== Dataset extract ==
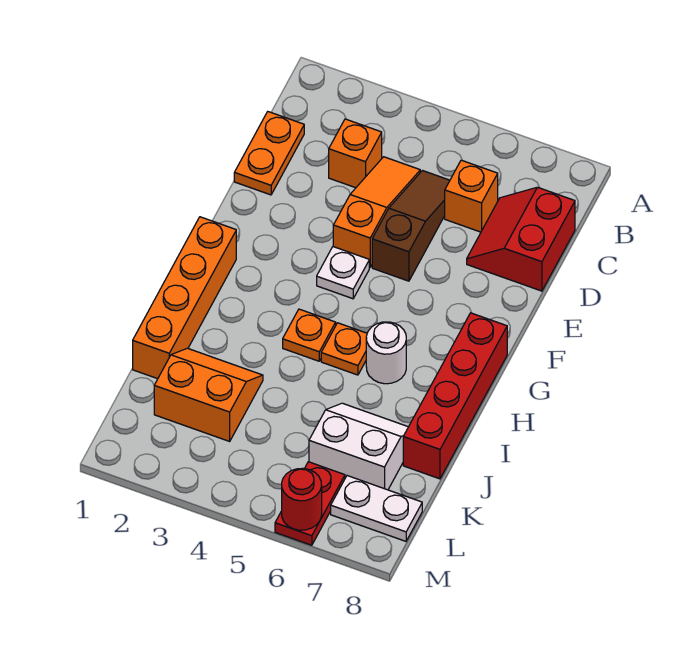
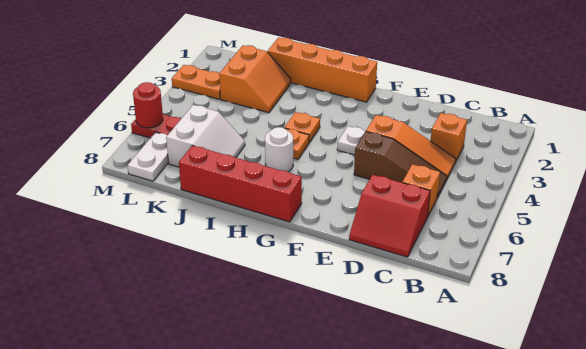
orange plate C1:D1 level 1 -> orange plate L3:M3 level 1
red slope C7:D8 level 1 top 8 -> red slope C7:D8 level 1 top 7

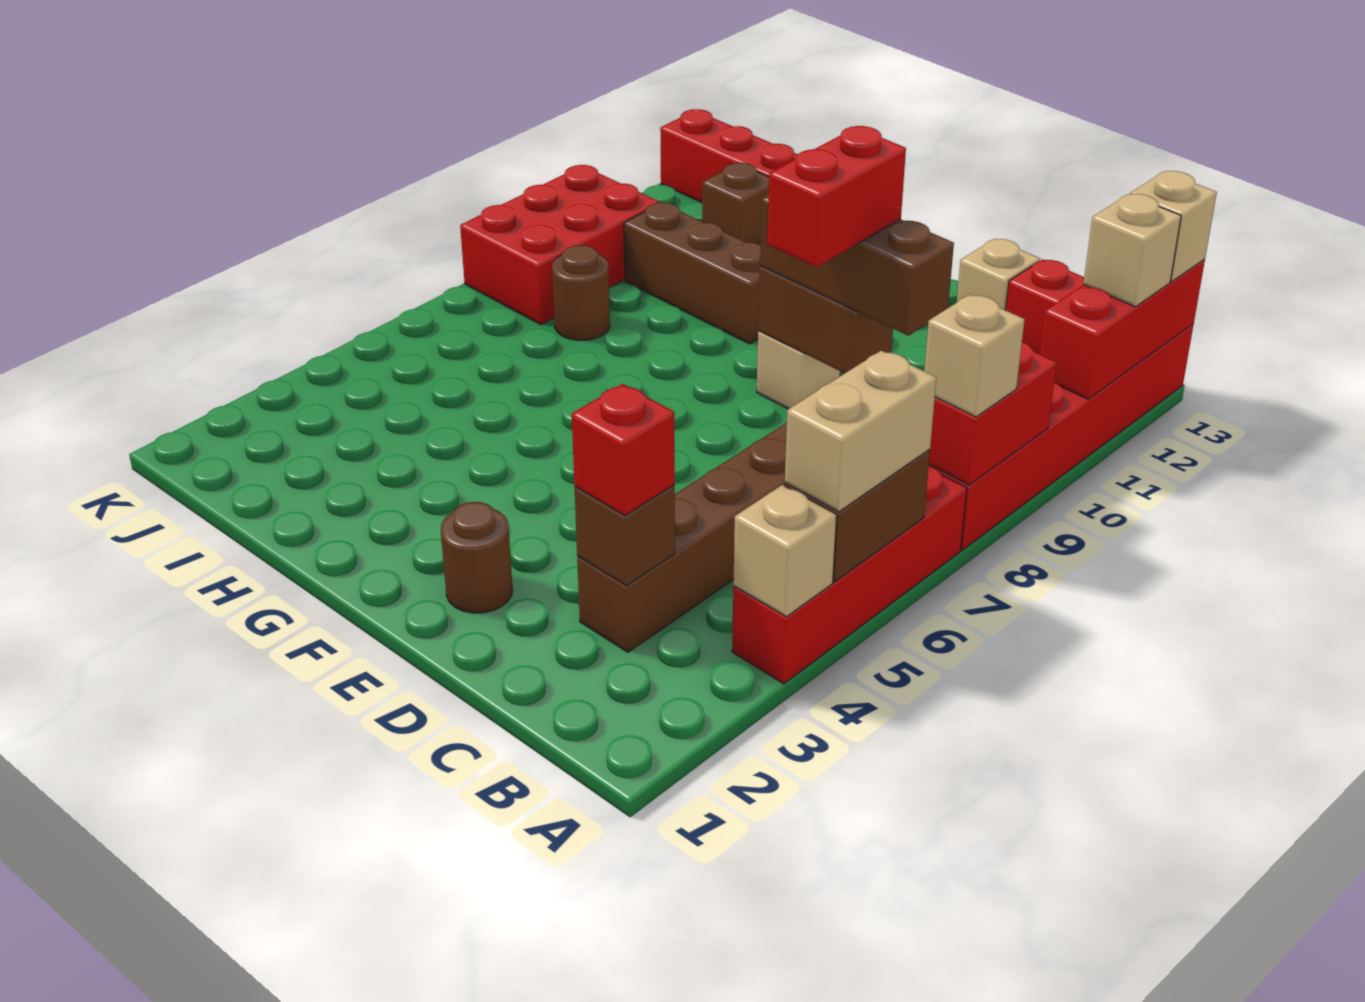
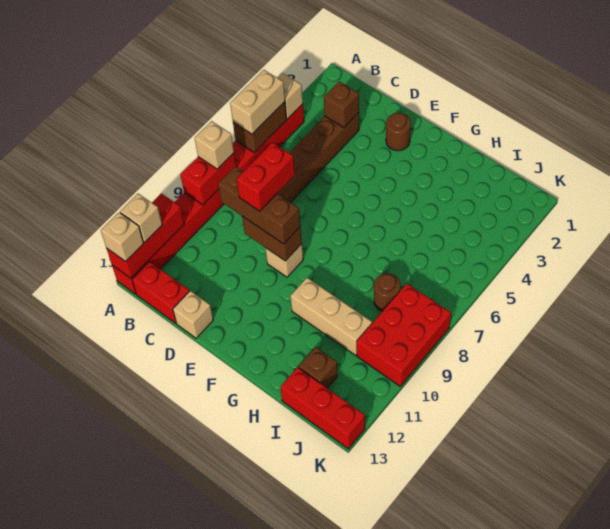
red brick C3 level 3 -> none
brown brick G10:I10 level 1 -> tan brick G10:I10 level 1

== Task goal ==
Would you please filter the lines above and copy every one that includes "brick"?

== Solution to this task ==
red brick C3 level 3 -> none
brown brick G10:I10 level 1 -> tan brick G10:I10 level 1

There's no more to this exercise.